(Stored records)
::::
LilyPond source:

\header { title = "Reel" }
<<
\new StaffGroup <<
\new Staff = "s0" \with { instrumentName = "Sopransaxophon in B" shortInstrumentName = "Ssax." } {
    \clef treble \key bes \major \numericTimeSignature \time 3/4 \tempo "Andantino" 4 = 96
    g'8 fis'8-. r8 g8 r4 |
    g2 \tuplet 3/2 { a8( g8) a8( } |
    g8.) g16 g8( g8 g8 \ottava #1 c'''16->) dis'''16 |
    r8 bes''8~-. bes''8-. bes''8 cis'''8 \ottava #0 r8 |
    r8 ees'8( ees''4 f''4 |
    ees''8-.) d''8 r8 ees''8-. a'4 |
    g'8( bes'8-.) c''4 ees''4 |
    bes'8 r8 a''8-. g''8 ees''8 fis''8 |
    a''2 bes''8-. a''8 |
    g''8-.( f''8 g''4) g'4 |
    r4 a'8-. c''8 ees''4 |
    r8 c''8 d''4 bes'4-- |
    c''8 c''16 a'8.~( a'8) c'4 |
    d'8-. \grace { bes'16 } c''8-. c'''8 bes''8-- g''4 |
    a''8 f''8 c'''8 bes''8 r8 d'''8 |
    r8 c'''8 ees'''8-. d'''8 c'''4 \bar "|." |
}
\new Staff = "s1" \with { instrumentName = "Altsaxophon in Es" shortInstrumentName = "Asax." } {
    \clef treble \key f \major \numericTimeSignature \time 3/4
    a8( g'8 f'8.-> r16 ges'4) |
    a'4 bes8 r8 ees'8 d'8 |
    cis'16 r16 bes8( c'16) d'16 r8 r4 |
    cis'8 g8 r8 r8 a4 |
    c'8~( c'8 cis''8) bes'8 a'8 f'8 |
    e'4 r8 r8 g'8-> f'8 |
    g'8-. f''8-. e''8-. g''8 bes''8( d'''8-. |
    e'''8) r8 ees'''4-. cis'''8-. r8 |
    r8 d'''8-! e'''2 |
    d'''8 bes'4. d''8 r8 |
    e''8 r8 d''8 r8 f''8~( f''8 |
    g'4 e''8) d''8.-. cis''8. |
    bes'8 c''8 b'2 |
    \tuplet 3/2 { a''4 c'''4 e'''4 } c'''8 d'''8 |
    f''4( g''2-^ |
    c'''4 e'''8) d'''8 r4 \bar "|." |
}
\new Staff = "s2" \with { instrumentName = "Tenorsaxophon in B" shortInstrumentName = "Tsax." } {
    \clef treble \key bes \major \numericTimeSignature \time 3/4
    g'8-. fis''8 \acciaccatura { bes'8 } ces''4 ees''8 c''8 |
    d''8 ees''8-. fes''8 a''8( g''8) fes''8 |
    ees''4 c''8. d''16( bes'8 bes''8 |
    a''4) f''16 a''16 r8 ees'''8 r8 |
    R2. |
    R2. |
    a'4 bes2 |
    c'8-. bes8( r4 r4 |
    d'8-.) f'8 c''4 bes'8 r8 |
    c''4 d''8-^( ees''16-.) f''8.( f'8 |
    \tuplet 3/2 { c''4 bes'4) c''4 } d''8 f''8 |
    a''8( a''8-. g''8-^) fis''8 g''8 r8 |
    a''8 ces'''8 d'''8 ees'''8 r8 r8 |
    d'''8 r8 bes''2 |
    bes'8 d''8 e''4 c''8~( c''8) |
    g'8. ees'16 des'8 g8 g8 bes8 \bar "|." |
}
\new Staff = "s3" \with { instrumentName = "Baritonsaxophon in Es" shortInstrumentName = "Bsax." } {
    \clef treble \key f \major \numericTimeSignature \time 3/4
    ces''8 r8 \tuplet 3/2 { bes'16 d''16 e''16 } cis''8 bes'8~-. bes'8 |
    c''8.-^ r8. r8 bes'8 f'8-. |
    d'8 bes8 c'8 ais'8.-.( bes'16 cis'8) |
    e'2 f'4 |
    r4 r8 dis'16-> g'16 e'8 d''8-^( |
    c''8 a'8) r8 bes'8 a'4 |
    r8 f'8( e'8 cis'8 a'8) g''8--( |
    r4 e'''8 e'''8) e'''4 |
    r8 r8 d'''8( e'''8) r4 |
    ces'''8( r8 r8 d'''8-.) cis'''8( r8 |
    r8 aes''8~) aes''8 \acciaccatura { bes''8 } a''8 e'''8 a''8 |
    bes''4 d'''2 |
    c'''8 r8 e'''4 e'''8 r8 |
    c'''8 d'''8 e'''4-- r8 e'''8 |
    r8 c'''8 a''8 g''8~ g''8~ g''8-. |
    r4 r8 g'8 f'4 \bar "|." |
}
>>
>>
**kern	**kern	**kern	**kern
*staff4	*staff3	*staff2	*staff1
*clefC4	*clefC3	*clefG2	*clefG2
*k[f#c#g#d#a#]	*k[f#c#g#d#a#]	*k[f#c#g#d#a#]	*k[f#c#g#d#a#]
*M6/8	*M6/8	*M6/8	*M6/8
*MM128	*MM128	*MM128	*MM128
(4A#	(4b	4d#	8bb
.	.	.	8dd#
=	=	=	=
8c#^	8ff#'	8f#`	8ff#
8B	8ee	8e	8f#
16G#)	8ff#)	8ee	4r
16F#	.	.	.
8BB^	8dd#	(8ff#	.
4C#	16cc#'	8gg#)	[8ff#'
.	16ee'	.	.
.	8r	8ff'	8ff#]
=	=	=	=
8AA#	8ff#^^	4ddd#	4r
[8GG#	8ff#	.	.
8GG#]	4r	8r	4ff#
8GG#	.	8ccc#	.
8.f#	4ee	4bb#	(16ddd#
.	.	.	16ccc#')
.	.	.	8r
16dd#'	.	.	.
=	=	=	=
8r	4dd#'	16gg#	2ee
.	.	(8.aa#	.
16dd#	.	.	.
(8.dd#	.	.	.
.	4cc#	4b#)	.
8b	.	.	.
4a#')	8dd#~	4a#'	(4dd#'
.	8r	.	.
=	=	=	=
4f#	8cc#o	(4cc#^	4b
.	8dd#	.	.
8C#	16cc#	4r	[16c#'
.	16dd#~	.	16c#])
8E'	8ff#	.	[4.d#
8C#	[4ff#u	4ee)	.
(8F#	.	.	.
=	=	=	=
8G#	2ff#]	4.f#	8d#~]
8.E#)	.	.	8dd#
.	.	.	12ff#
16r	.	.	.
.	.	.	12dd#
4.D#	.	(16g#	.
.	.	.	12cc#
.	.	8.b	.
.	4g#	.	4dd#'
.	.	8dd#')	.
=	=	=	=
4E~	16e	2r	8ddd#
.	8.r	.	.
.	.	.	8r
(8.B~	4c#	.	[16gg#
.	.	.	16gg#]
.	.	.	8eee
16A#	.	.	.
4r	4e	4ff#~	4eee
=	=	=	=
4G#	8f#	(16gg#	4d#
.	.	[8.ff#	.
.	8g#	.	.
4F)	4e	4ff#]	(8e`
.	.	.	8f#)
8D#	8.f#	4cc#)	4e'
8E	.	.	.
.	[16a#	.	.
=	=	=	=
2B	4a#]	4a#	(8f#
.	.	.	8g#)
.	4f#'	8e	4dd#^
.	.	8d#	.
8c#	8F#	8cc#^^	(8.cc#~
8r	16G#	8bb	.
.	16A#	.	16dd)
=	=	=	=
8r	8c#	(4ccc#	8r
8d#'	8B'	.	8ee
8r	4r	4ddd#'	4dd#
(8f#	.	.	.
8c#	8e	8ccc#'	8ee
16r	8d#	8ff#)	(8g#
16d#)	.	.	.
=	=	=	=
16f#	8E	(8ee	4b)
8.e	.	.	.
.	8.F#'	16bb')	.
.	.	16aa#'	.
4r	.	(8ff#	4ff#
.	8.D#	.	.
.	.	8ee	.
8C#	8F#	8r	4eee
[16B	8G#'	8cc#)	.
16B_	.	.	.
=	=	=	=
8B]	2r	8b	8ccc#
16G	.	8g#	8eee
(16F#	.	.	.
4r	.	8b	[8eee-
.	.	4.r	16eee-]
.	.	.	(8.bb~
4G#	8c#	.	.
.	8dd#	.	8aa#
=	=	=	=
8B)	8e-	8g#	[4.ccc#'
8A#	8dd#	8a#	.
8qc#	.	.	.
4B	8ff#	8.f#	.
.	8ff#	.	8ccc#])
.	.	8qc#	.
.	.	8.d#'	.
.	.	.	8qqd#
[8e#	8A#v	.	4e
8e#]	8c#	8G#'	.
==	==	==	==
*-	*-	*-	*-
::::
* _What the exercise asks_: How many lines in the material above contain the string "ottava", counting only case-sensitive matches? Reply with the number alone.

* _Expected answer_: 2